> **EXERCISE DIRECTIONS**:
Only one portion of the data is to be written out: from the line bearing "[31,525,42,585]" through the line bearing "[395,187,433,233] (first image)". Write it exactly as it appears.

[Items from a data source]
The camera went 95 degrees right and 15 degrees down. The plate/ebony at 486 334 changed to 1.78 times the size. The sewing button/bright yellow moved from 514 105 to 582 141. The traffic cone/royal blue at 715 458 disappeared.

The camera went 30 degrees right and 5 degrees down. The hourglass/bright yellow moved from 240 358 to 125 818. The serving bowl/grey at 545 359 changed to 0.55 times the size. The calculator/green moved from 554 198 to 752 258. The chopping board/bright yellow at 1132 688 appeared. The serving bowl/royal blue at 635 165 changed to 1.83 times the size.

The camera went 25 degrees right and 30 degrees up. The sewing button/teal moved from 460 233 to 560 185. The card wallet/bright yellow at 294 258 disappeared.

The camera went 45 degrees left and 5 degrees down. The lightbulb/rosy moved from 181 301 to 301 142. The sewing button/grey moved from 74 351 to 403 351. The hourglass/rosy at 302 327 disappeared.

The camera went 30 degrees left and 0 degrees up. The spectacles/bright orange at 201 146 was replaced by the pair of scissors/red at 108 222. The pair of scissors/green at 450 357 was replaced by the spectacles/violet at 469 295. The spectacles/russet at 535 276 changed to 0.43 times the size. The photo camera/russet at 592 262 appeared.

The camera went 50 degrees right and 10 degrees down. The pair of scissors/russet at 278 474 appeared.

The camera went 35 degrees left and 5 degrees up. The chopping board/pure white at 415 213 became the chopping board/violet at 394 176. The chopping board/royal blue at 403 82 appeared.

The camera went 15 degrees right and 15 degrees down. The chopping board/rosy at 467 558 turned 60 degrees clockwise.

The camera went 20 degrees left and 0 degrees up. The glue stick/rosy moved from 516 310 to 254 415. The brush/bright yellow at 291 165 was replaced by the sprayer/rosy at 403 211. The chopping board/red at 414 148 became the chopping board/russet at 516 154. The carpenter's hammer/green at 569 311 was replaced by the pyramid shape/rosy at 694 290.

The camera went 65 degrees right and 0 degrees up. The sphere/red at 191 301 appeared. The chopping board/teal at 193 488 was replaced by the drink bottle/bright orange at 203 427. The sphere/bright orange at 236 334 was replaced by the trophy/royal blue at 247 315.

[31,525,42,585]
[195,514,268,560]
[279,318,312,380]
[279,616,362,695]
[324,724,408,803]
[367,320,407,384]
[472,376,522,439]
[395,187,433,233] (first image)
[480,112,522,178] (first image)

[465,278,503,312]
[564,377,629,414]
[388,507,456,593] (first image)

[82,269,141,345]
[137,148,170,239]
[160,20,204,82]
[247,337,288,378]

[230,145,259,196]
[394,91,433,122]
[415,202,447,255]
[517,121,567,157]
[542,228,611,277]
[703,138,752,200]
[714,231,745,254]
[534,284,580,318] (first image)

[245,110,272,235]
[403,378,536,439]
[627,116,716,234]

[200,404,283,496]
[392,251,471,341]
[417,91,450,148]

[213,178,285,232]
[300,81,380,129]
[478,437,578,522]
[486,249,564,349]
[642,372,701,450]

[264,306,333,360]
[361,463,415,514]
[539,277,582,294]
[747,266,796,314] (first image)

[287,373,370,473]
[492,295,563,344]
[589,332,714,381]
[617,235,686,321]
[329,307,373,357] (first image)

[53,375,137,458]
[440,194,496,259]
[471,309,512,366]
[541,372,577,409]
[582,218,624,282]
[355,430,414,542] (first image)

> **THE COMPLETED TASK**:
[31,525,42,585]
[195,514,268,560]
[279,318,312,380]
[279,616,362,695]
[324,724,408,803]
[367,320,407,384]
[472,376,522,439]
[395,187,433,233] (first image)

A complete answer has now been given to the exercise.